[Opening Supplied data section]

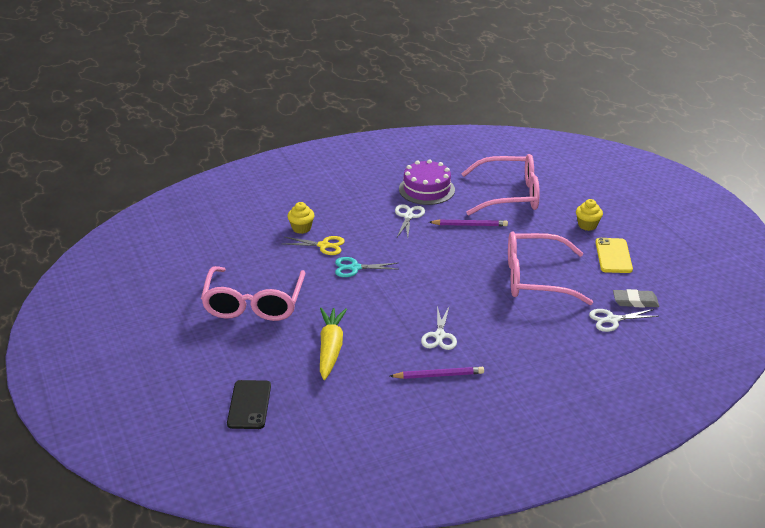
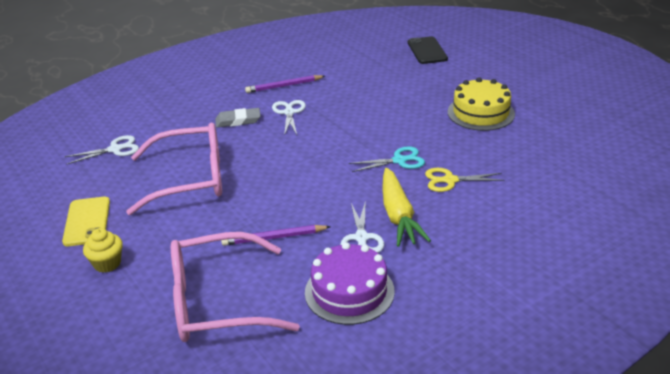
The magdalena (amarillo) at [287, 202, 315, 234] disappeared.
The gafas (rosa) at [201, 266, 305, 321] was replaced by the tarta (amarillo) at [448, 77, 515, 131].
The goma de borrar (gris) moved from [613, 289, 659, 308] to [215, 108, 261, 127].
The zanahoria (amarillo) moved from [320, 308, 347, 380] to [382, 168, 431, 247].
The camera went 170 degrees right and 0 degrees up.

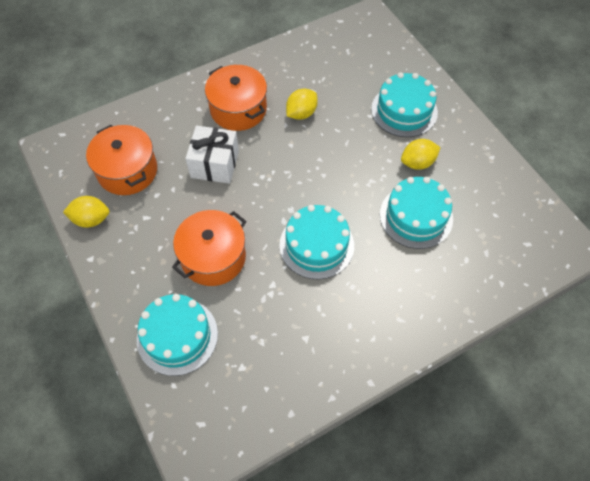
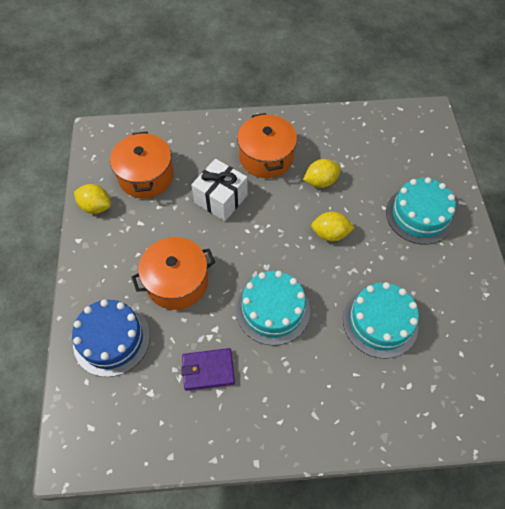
The limón (amarillo) moved from [401, 139, 441, 170] to [311, 212, 355, 241].
The tarta (turquesa) at [137, 294, 218, 376] became the tarta (azul) at [72, 299, 150, 377].
The cartera (morado) at [181, 348, 235, 391] appeared.
The camera went 25 degrees right and 0 degrees up.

[Closing Supplied data section]

## Work to complete
Only the lines from the one containing "The camera went 170" through the last line of the data belong in the copy, both included and reproduced exactly. Pictures do not.

## Answer to the problem
The camera went 170 degrees right and 0 degrees up.

The limón (amarillo) moved from [401, 139, 441, 170] to [311, 212, 355, 241].
The tarta (turquesa) at [137, 294, 218, 376] became the tarta (azul) at [72, 299, 150, 377].
The cartera (morado) at [181, 348, 235, 391] appeared.
The camera went 25 degrees right and 0 degrees up.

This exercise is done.